TASK TO COMPLETE: Beginning with the line that holds "(319, 227) = (387, 158): purple" in the data below, give again every line through the one that holds "(672, 158) = (793, 252): none", exactly as written.

RECORDS SHOWN:

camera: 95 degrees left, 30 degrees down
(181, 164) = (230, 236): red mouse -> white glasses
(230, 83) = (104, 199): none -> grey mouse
==
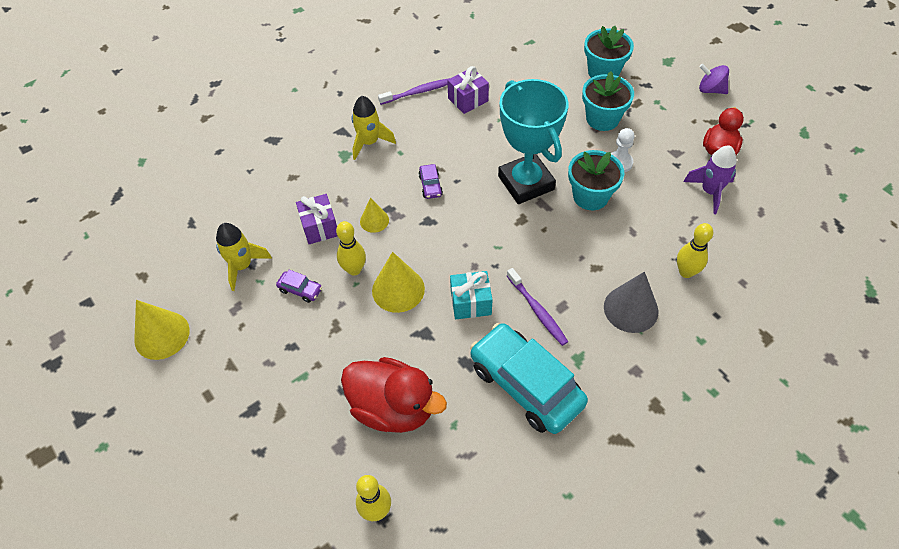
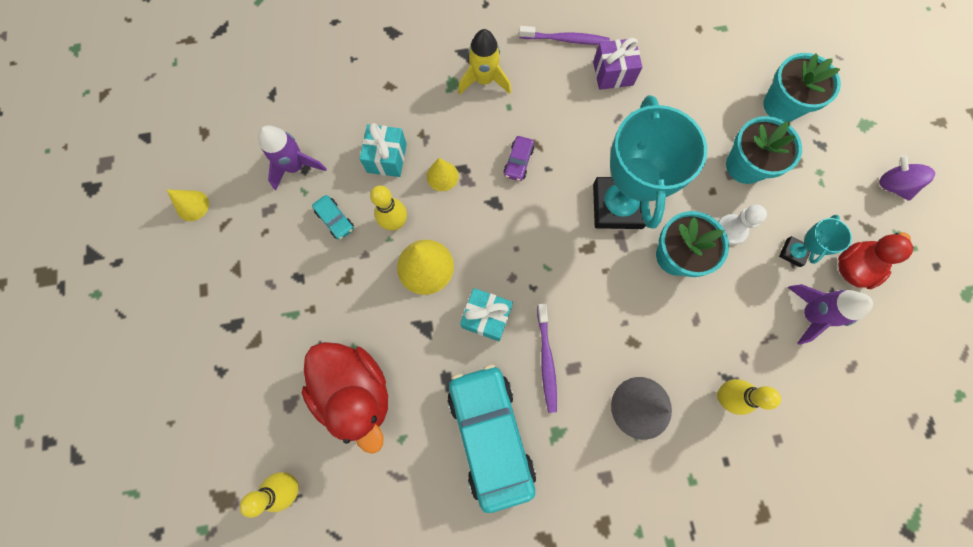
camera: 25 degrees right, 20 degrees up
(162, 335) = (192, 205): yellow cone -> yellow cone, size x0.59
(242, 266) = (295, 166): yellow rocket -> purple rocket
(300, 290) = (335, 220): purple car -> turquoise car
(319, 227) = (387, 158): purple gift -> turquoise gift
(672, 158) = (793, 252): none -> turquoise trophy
* * *
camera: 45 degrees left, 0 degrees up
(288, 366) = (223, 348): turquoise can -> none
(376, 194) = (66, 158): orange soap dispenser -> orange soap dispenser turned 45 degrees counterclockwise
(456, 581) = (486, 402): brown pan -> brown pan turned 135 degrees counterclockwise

TASK OUTPUT:
(319, 227) = (387, 158): purple gift -> turquoise gift
(672, 158) = (793, 252): none -> turquoise trophy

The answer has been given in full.